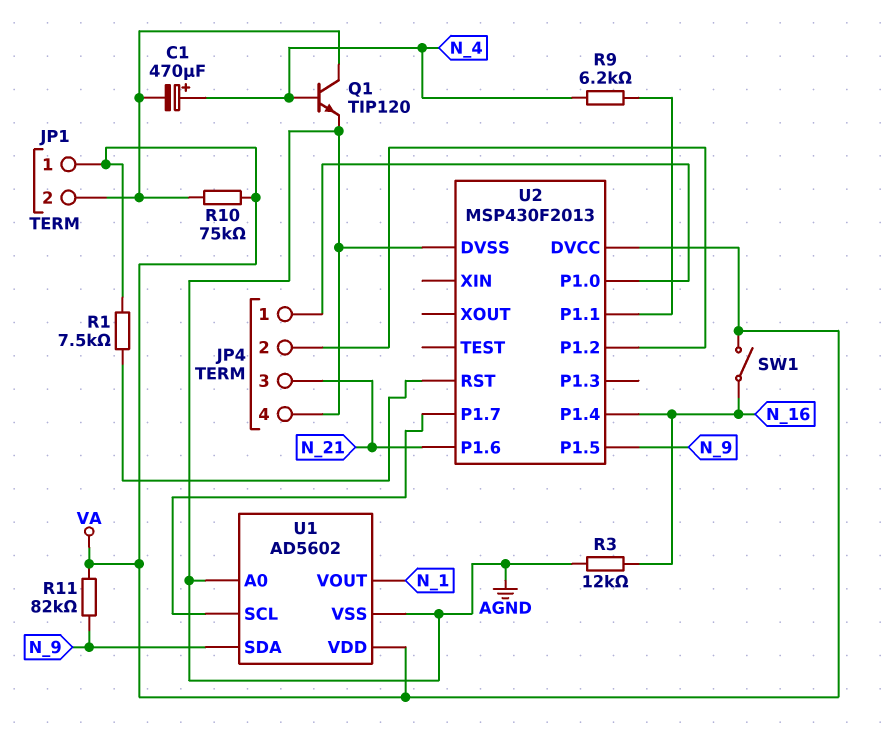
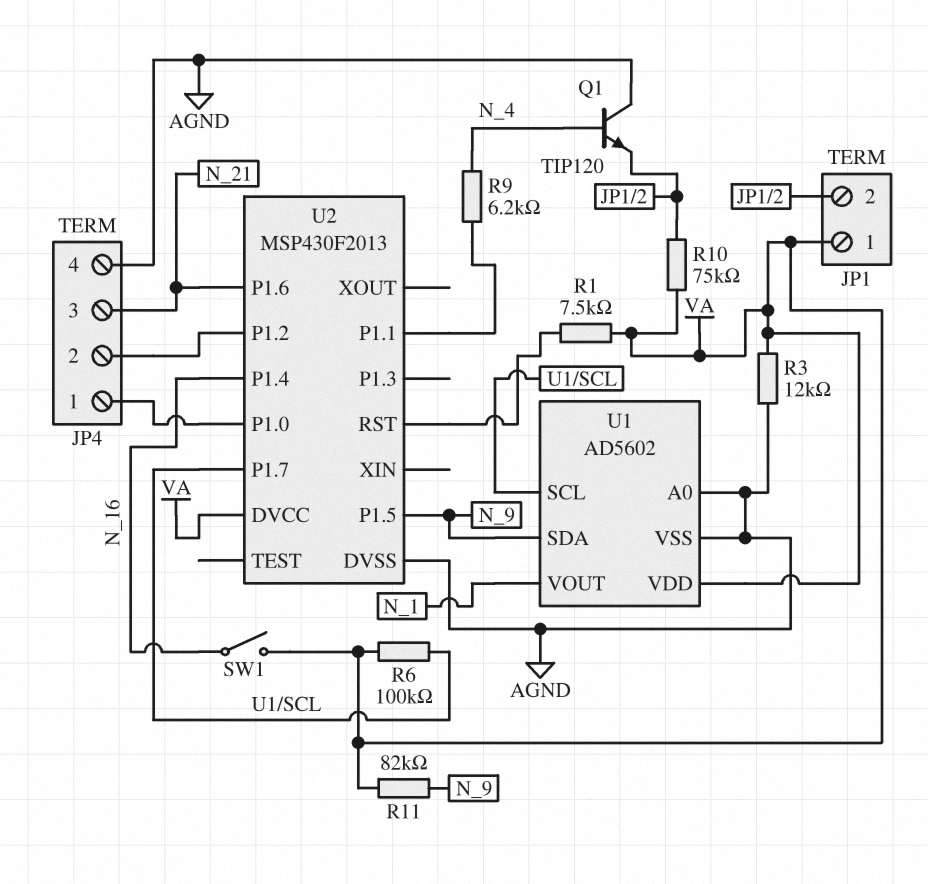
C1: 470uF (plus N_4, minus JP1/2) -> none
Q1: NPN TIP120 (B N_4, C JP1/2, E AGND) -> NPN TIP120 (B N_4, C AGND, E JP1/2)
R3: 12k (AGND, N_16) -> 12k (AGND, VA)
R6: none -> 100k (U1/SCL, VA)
--
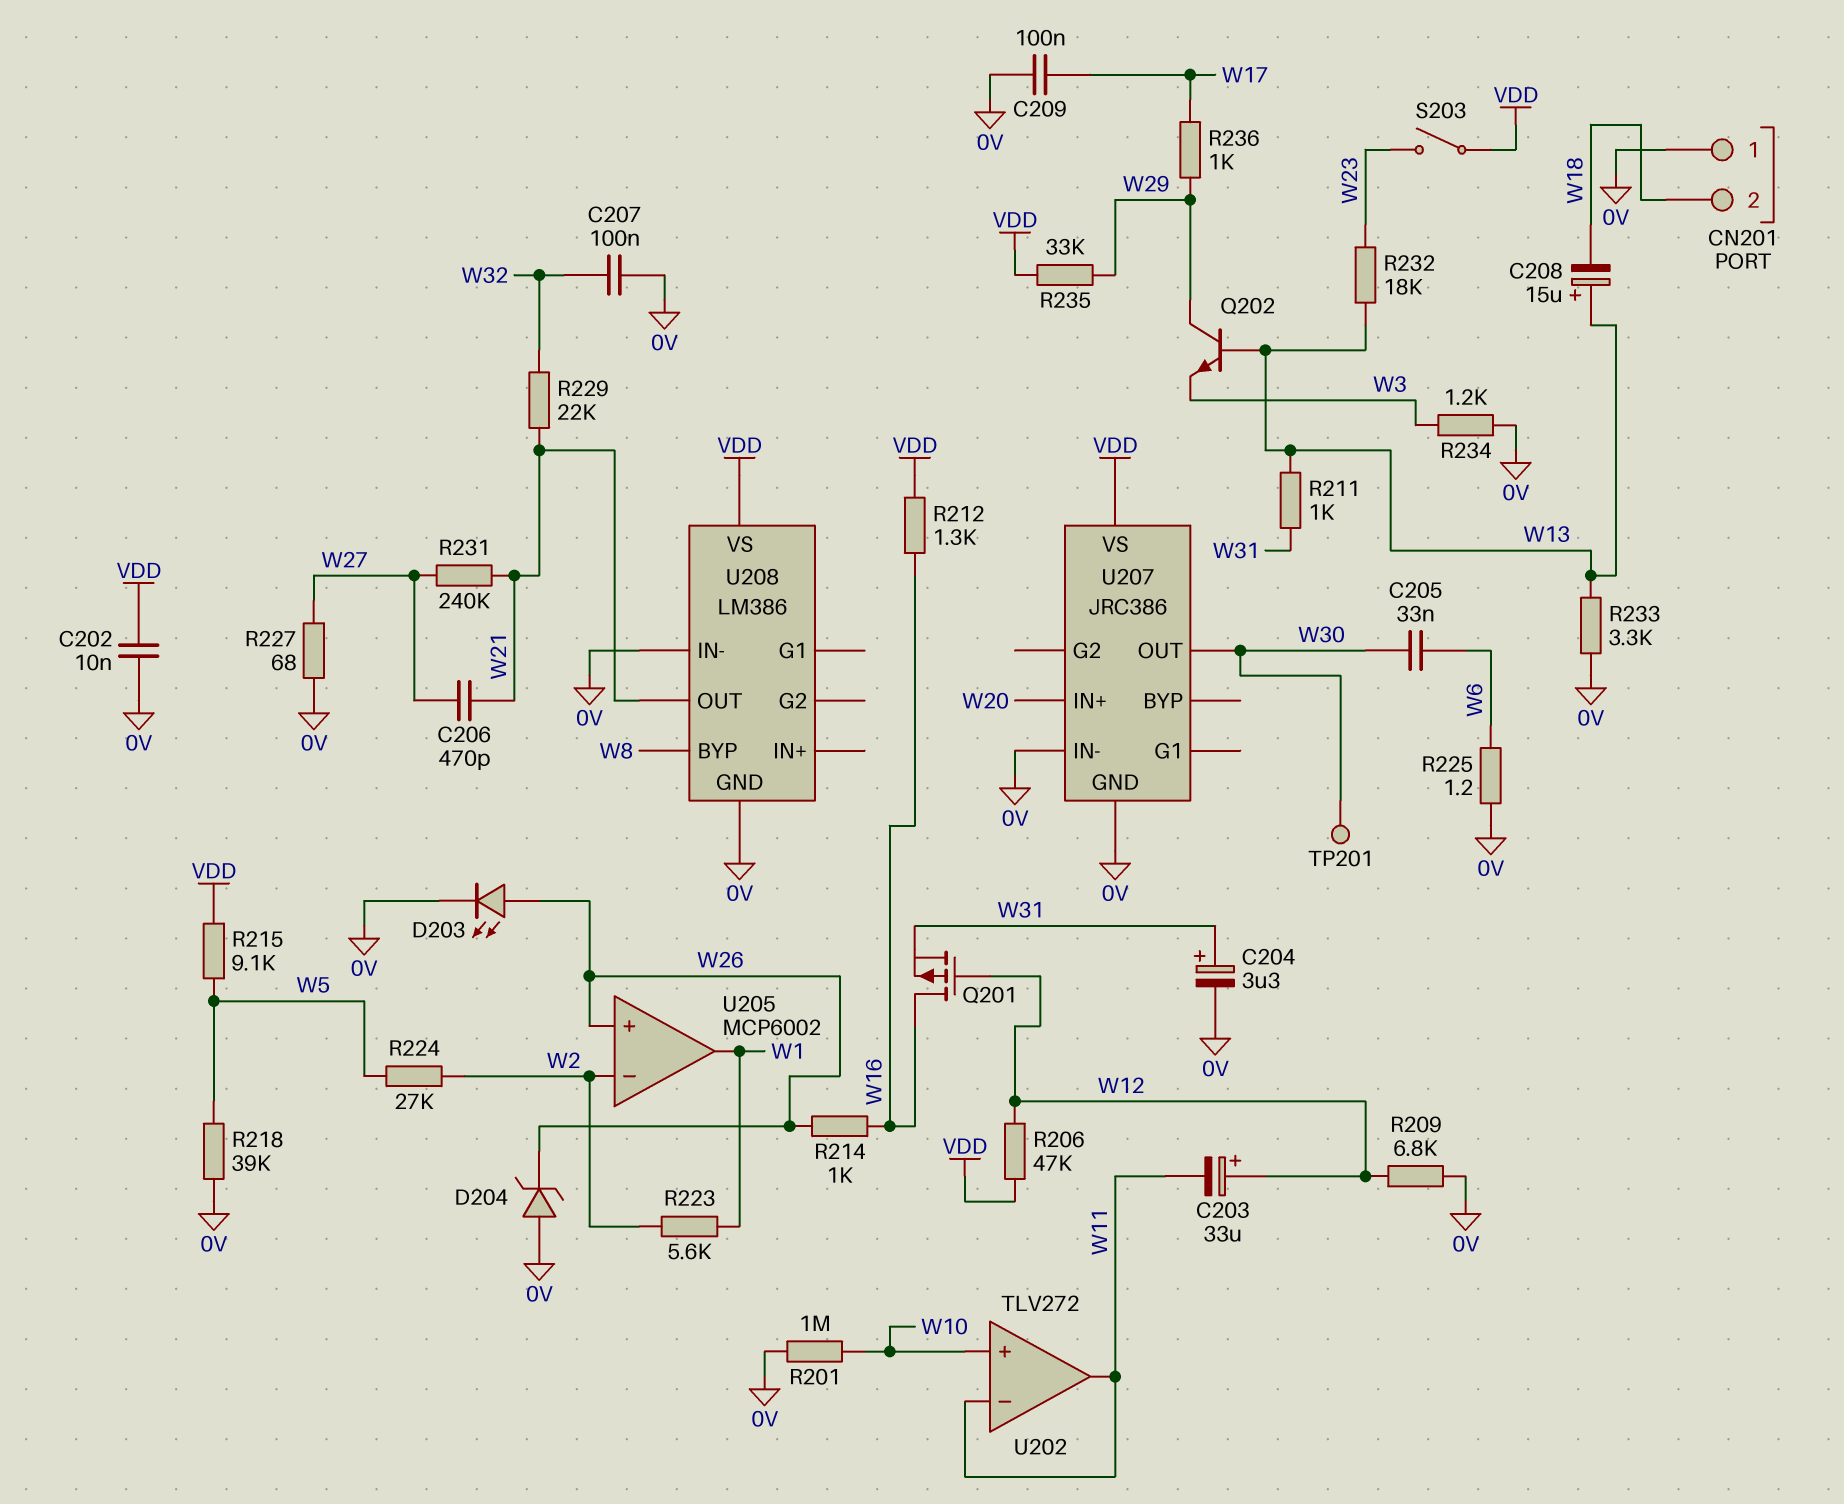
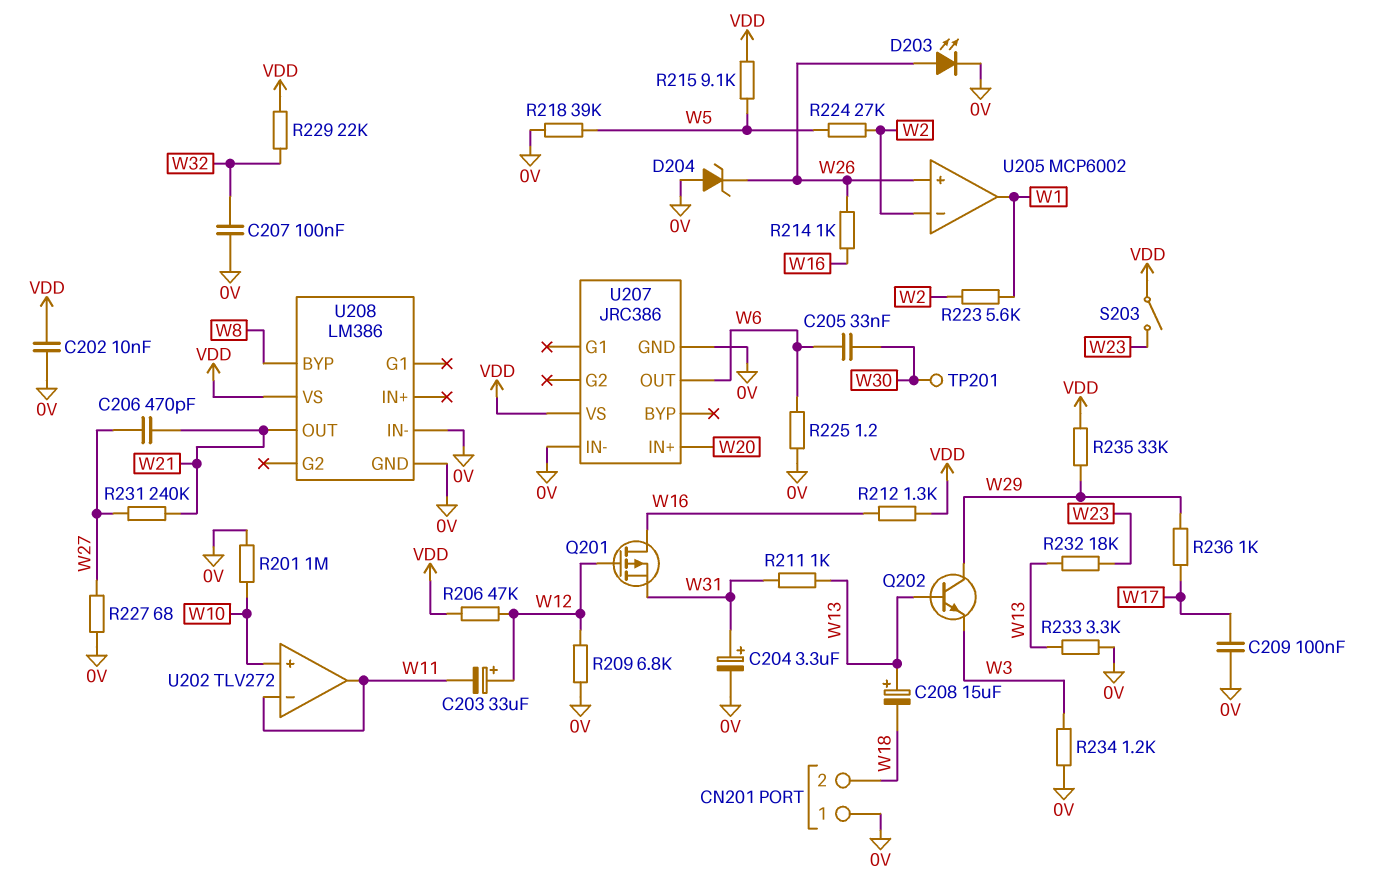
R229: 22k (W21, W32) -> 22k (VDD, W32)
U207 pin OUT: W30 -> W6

§ **TASK TO COMPLETE**: Please give back exactly the lines of this listing beginning at the line with "Q1: NPN TIP120" and ending with the line with "R6: none -> 100k (U1/SCL, VA)", both included, and nothing else.

§ **REPLY**:
Q1: NPN TIP120 (B N_4, C JP1/2, E AGND) -> NPN TIP120 (B N_4, C AGND, E JP1/2)
R3: 12k (AGND, N_16) -> 12k (AGND, VA)
R6: none -> 100k (U1/SCL, VA)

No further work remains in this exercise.